TASK —
Search the listing for the word "moved" and return each line that contains it.

INPUT —
┌──

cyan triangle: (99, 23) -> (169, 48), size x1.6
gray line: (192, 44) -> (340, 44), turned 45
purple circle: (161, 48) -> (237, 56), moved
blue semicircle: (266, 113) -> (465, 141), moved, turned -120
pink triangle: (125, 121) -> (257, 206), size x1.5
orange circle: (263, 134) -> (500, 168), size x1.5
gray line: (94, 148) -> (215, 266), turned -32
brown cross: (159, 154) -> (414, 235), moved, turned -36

└──

TASK ANSWER —
purple circle: (161, 48) -> (237, 56), moved
blue semicircle: (266, 113) -> (465, 141), moved, turned -120
brown cross: (159, 154) -> (414, 235), moved, turned -36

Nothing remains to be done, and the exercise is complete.